- [About this exercise]:
Of the lines below, reproduce exactly those from the line containing "DRIVER1 pin IN1: GP8 -> 5V" to the end, including both the first and the last.

Records from a data source
-- Opening Marker --
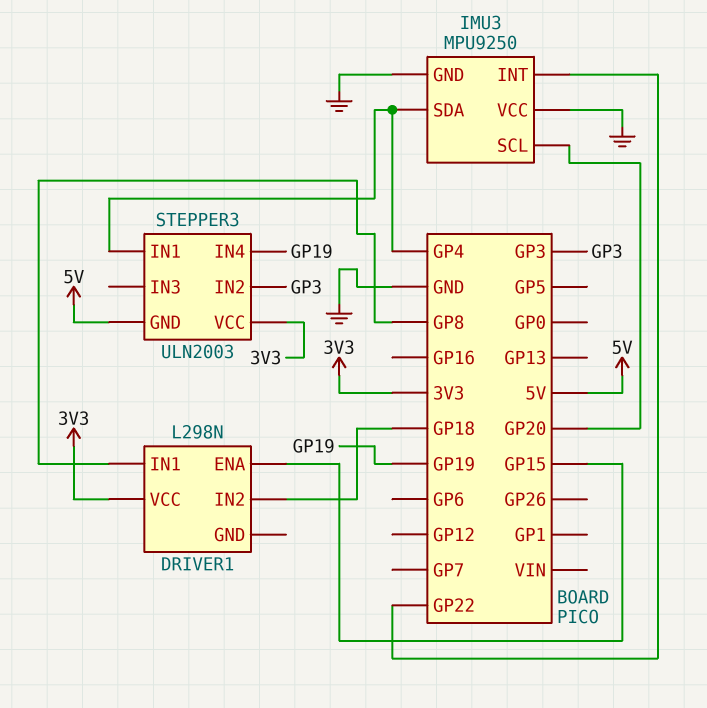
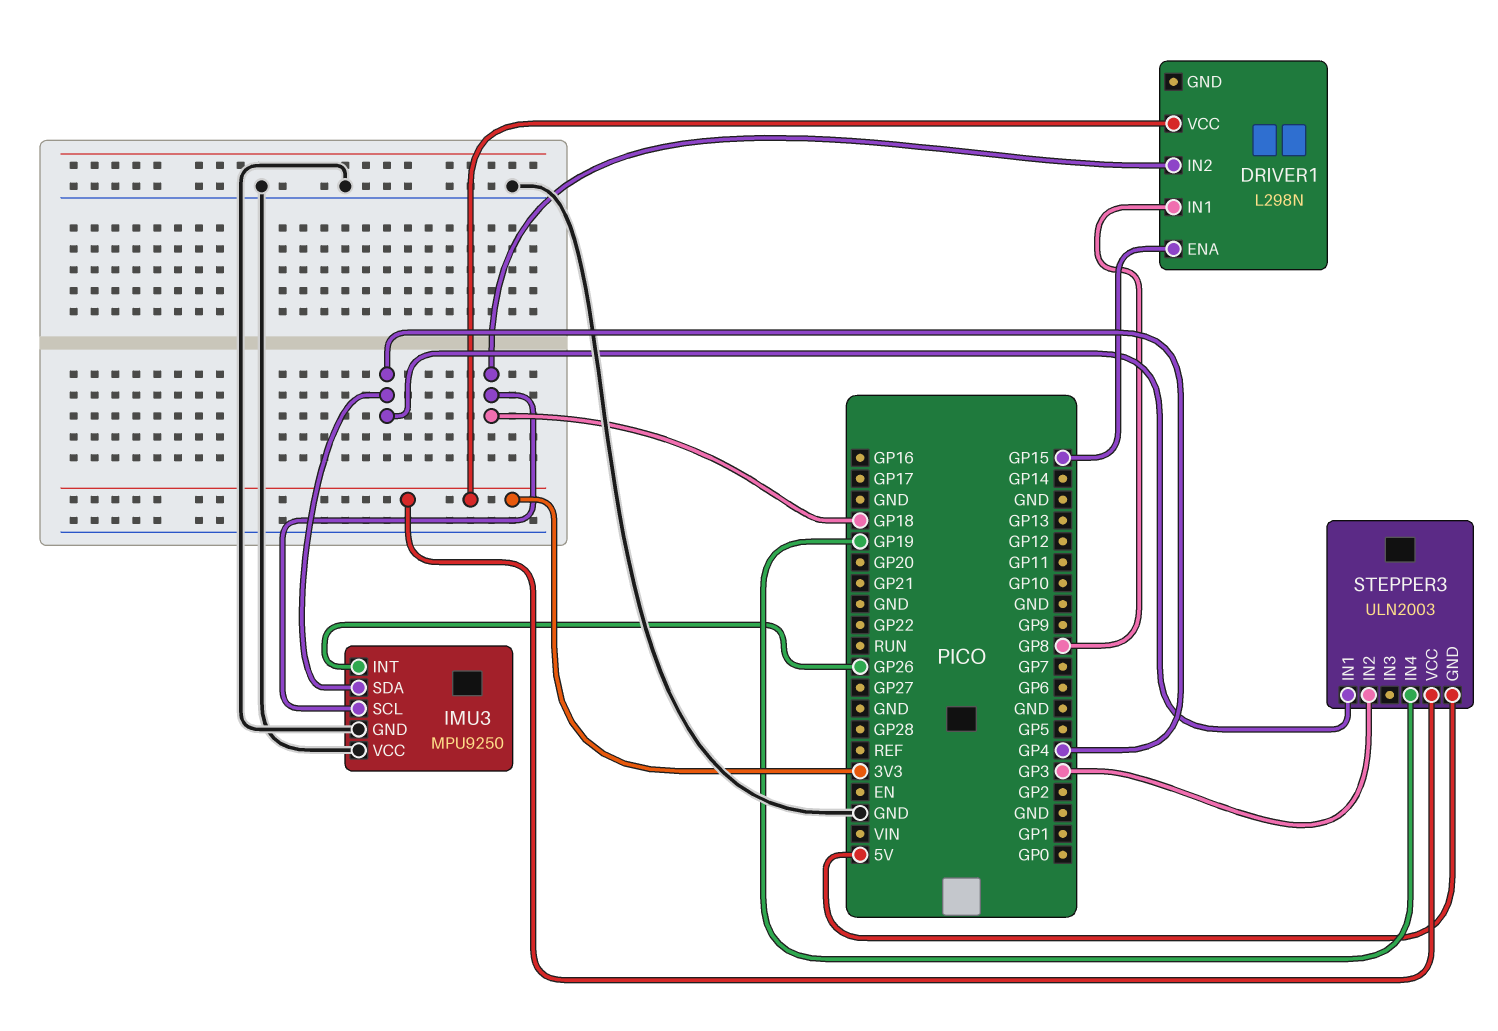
IMU3 pin INT: GP22 -> GP26
IMU3 pin SCL: GP20 -> GP18

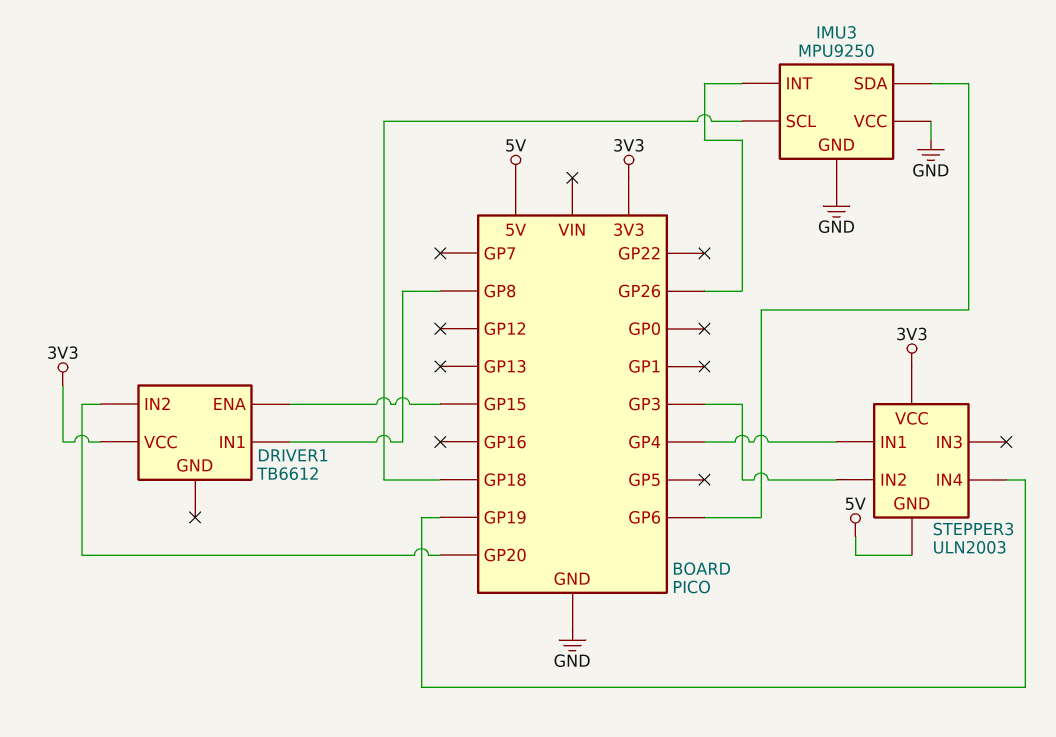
DRIVER1: L298N -> TB6612
DRIVER1 pin IN2: GP18 -> GP20
IMU3 pin SDA: GP4 -> GP6

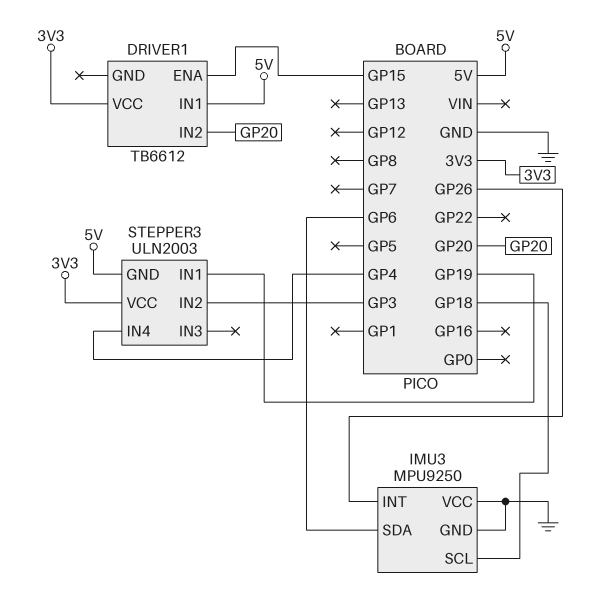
DRIVER1 pin IN1: GP8 -> 5V
STEPPER3 pin IN1: GP4 -> GP19
STEPPER3 pin IN4: GP19 -> GP4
-- Closing Marker --
- [Completed task]:
DRIVER1 pin IN1: GP8 -> 5V
STEPPER3 pin IN1: GP4 -> GP19
STEPPER3 pin IN4: GP19 -> GP4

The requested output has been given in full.